Start of Block

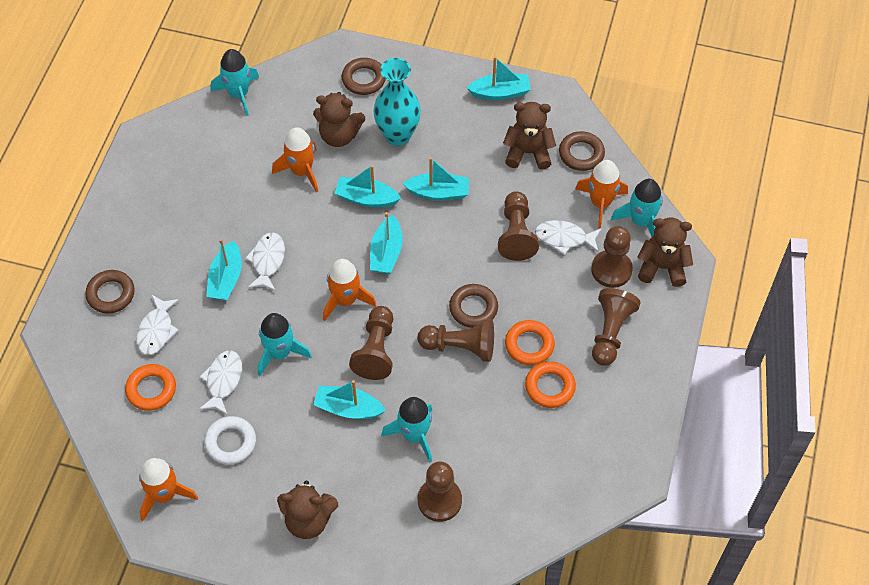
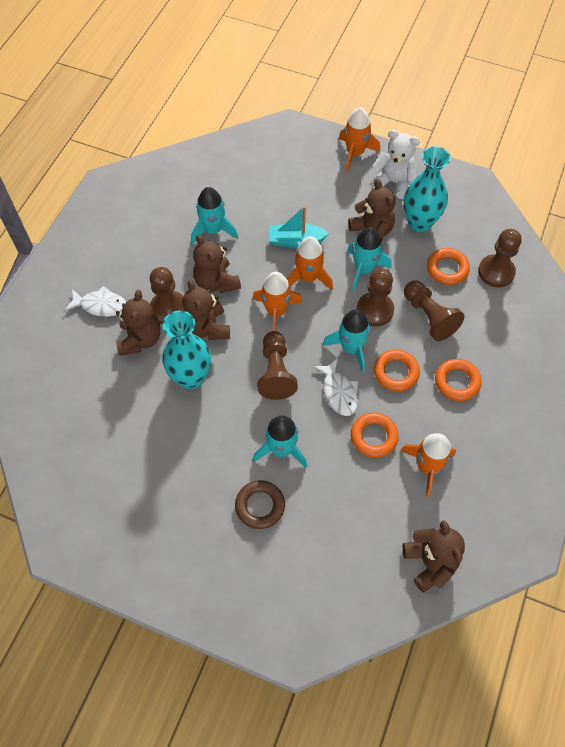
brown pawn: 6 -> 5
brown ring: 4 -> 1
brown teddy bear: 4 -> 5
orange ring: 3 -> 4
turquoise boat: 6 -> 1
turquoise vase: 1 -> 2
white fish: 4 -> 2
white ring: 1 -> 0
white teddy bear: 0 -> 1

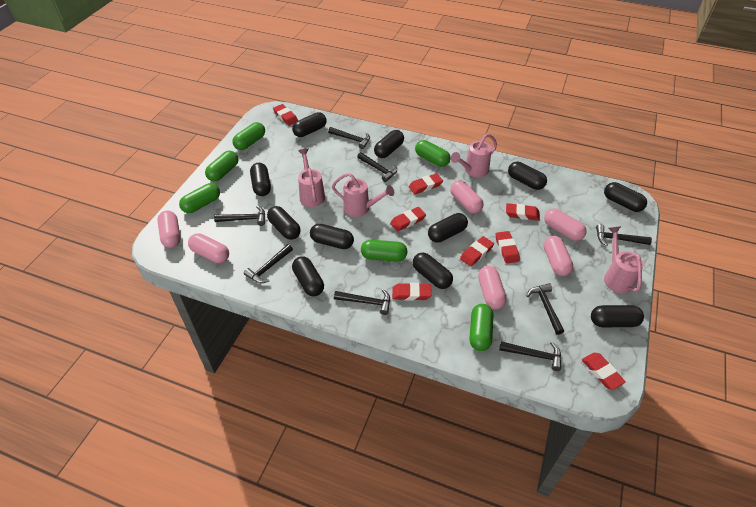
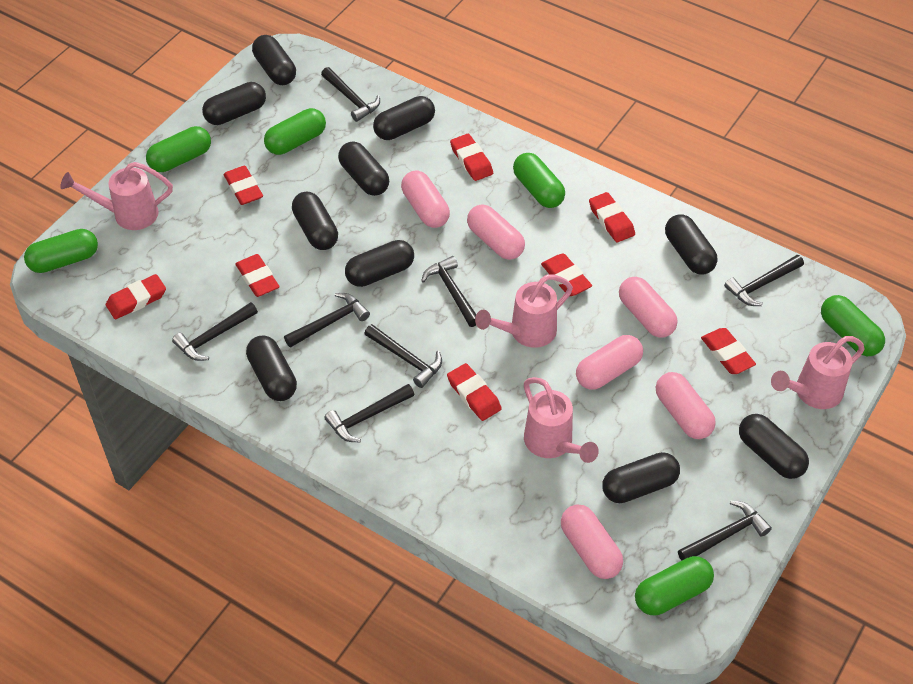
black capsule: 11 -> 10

End of Block

#### To do:
Go through the records, tally the lines holding the word "white", and give only the tally.

#### Output below:
3